• [Your assignment]:
Please set down the records below without any change, starting at their first line and ending with the line containing "Identify the location of vacant space".

· · · ·

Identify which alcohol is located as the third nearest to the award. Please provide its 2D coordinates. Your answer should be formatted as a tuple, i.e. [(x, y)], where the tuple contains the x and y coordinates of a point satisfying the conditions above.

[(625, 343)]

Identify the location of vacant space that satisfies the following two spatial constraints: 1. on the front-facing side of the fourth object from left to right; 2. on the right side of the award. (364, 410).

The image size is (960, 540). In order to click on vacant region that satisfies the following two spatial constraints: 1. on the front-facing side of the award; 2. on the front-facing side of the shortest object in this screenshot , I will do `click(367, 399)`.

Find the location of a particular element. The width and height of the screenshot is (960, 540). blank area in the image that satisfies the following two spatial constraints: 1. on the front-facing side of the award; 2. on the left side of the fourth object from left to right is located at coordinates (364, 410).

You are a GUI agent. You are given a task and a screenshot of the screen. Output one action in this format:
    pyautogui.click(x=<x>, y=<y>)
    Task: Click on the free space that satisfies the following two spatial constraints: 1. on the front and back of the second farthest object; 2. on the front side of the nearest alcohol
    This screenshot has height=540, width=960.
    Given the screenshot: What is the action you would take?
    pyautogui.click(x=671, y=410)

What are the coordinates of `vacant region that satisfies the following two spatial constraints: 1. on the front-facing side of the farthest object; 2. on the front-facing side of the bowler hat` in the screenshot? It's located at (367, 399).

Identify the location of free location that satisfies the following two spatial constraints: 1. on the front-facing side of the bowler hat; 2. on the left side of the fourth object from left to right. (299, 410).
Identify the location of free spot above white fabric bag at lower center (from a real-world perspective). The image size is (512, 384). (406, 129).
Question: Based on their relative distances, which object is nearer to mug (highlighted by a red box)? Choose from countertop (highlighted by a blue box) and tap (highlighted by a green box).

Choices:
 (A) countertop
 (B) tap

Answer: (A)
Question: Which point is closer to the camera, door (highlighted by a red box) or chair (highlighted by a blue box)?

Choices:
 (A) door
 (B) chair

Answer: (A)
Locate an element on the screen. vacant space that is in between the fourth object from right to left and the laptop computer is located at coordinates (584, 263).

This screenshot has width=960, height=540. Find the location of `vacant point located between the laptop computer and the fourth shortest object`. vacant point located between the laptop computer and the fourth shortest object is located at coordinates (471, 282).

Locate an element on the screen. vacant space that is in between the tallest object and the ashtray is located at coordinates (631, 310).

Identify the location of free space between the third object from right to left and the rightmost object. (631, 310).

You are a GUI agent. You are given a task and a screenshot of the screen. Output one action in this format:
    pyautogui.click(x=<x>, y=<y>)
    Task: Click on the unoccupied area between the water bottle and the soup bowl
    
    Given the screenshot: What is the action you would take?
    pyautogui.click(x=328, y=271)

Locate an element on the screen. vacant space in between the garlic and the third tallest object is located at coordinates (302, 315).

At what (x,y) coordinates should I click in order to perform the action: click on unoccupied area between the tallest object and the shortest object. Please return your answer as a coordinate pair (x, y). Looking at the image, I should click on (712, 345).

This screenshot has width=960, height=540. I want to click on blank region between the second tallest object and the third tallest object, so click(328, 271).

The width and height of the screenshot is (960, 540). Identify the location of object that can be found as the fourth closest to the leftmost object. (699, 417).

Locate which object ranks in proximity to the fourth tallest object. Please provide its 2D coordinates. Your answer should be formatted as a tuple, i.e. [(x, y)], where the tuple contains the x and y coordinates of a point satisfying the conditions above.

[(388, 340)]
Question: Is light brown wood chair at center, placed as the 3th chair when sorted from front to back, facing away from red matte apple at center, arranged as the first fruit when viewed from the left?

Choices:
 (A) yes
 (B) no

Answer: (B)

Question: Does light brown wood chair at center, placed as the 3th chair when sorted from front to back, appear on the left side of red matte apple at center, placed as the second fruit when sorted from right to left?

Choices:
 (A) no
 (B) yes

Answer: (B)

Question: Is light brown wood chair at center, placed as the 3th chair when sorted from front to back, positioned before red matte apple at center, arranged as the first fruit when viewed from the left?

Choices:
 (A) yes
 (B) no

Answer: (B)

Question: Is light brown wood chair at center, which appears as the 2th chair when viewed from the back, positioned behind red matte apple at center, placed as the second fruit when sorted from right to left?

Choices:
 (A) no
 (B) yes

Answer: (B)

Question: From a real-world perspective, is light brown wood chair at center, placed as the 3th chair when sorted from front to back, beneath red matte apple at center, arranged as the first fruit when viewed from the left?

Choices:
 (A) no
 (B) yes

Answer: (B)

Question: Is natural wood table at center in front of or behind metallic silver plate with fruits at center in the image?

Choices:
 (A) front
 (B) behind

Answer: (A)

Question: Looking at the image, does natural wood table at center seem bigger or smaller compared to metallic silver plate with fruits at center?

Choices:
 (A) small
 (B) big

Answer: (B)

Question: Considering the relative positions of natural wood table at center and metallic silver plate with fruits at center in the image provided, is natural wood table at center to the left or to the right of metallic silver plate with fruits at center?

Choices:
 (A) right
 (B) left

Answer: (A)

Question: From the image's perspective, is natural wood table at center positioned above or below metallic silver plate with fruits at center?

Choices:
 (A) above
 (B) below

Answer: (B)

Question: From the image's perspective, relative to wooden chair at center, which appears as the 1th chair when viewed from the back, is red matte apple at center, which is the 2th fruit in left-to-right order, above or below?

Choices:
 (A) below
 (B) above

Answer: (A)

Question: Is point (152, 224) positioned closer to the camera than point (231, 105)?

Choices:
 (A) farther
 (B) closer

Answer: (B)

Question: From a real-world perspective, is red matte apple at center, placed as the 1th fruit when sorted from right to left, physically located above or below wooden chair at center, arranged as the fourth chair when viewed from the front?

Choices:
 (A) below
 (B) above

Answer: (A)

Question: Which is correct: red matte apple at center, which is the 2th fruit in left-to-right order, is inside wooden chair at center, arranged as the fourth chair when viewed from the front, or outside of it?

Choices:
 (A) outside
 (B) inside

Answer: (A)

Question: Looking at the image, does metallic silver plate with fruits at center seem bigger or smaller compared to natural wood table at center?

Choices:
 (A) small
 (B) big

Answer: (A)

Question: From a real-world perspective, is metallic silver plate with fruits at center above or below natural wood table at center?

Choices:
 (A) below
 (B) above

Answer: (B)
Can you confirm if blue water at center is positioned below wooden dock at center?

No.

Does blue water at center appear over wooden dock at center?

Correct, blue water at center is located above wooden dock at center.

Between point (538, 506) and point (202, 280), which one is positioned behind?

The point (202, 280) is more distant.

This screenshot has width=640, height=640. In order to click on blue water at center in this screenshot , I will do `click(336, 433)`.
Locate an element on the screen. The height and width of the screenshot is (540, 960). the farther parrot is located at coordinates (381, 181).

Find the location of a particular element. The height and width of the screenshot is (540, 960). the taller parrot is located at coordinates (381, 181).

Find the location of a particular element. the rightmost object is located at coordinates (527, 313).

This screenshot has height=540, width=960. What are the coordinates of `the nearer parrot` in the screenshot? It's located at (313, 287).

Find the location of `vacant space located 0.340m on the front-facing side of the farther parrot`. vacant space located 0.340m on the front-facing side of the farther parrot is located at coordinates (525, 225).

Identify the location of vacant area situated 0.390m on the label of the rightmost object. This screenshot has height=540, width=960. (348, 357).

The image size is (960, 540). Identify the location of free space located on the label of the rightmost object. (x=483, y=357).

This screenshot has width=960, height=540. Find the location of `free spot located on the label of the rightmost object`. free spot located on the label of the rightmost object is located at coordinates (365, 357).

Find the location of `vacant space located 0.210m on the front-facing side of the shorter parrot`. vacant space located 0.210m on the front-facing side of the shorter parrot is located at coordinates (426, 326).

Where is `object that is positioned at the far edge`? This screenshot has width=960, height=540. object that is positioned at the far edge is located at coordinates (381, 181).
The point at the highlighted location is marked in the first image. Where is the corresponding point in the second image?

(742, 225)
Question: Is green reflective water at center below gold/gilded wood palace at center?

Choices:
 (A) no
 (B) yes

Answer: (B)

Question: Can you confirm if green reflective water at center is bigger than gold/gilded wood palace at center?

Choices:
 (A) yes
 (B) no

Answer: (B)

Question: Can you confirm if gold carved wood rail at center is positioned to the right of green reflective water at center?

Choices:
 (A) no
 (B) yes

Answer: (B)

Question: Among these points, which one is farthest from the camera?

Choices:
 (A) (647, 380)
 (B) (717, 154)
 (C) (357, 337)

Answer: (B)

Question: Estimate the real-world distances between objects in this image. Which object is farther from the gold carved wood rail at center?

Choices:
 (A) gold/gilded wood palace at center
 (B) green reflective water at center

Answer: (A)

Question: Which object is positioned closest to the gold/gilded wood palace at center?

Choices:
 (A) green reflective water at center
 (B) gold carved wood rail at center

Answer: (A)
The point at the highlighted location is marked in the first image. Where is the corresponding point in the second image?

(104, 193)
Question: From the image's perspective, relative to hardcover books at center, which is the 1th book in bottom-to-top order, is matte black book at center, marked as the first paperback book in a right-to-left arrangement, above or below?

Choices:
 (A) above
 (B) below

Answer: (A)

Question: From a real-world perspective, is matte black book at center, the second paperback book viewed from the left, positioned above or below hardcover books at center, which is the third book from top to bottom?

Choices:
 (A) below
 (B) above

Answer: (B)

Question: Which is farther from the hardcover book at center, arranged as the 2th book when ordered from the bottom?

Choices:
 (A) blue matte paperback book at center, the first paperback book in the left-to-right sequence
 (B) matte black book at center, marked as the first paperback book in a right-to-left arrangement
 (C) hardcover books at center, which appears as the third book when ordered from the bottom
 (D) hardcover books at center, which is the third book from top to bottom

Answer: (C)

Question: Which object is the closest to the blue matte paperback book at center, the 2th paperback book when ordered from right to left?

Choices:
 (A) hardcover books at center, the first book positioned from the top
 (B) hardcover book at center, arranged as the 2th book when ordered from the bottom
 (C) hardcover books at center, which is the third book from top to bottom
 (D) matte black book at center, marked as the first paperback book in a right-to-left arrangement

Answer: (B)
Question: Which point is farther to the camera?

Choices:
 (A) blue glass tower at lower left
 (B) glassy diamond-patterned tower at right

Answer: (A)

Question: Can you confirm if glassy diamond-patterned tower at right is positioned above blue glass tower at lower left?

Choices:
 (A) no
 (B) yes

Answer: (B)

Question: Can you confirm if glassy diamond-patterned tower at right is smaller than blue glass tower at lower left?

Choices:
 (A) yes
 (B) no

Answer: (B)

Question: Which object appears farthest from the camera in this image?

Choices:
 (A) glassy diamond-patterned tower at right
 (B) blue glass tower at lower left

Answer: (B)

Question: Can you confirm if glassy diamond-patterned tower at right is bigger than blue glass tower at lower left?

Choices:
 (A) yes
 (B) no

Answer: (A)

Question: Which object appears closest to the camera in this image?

· · · ·

• [Worked solution]:
Identify which alcohol is located as the third nearest to the award. Please provide its 2D coordinates. Your answer should be formatted as a tuple, i.e. [(x, y)], where the tuple contains the x and y coordinates of a point satisfying the conditions above.

[(625, 343)]

Identify the location of vacant space that satisfies the following two spatial constraints: 1. on the front-facing side of the fourth object from left to right; 2. on the right side of the award. (364, 410).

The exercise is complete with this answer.